_Input for this task:_
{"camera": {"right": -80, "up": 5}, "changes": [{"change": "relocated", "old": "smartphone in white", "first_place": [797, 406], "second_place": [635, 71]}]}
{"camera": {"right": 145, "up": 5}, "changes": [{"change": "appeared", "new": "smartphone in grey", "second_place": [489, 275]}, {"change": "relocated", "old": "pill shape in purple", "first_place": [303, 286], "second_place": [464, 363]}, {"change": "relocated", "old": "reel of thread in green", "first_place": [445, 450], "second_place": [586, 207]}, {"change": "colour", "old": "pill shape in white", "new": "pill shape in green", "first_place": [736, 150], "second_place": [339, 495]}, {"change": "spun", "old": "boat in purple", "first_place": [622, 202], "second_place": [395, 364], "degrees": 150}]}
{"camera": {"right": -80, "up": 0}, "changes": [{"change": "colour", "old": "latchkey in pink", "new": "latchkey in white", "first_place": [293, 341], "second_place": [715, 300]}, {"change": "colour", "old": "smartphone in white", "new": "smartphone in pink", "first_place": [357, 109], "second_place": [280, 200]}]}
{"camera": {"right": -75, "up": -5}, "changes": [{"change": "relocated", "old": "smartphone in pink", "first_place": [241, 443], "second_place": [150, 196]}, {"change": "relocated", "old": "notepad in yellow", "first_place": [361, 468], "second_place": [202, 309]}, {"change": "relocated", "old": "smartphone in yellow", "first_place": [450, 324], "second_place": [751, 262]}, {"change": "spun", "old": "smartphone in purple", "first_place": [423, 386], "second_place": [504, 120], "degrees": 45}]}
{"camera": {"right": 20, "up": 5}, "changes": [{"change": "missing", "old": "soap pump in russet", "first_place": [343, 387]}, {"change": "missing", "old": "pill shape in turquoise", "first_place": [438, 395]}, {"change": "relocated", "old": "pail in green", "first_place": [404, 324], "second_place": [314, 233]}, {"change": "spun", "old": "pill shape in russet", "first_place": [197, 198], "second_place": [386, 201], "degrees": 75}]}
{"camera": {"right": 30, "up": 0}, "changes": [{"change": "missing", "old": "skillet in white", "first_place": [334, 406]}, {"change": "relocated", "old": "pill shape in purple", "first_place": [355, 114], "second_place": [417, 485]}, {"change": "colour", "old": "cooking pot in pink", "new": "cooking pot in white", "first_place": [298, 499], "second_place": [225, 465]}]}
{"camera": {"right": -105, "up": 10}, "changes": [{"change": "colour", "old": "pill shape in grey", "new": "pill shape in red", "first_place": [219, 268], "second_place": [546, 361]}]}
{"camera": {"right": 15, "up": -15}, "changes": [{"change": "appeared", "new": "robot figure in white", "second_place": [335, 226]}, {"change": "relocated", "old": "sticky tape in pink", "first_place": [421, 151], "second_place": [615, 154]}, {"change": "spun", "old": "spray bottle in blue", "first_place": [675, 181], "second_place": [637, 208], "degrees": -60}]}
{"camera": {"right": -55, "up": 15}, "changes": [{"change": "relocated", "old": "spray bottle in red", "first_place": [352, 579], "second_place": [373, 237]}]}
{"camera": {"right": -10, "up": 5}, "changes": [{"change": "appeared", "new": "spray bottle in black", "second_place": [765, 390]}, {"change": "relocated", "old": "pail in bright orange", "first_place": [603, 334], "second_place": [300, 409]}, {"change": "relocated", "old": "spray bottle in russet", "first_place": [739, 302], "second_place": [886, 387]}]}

_Activity:_ The required answer is each line of the entries containing the string "grey".

_Written solution:_
{"camera": {"right": 145, "up": 5}, "changes": [{"change": "appeared", "new": "smartphone in grey", "second_place": [489, 275]}, {"change": "relocated", "old": "pill shape in purple", "first_place": [303, 286], "second_place": [464, 363]}, {"change": "relocated", "old": "reel of thread in green", "first_place": [445, 450], "second_place": [586, 207]}, {"change": "colour", "old": "pill shape in white", "new": "pill shape in green", "first_place": [736, 150], "second_place": [339, 495]}, {"change": "spun", "old": "boat in purple", "first_place": [622, 202], "second_place": [395, 364], "degrees": 150}]}
{"camera": {"right": -105, "up": 10}, "changes": [{"change": "colour", "old": "pill shape in grey", "new": "pill shape in red", "first_place": [219, 268], "second_place": [546, 361]}]}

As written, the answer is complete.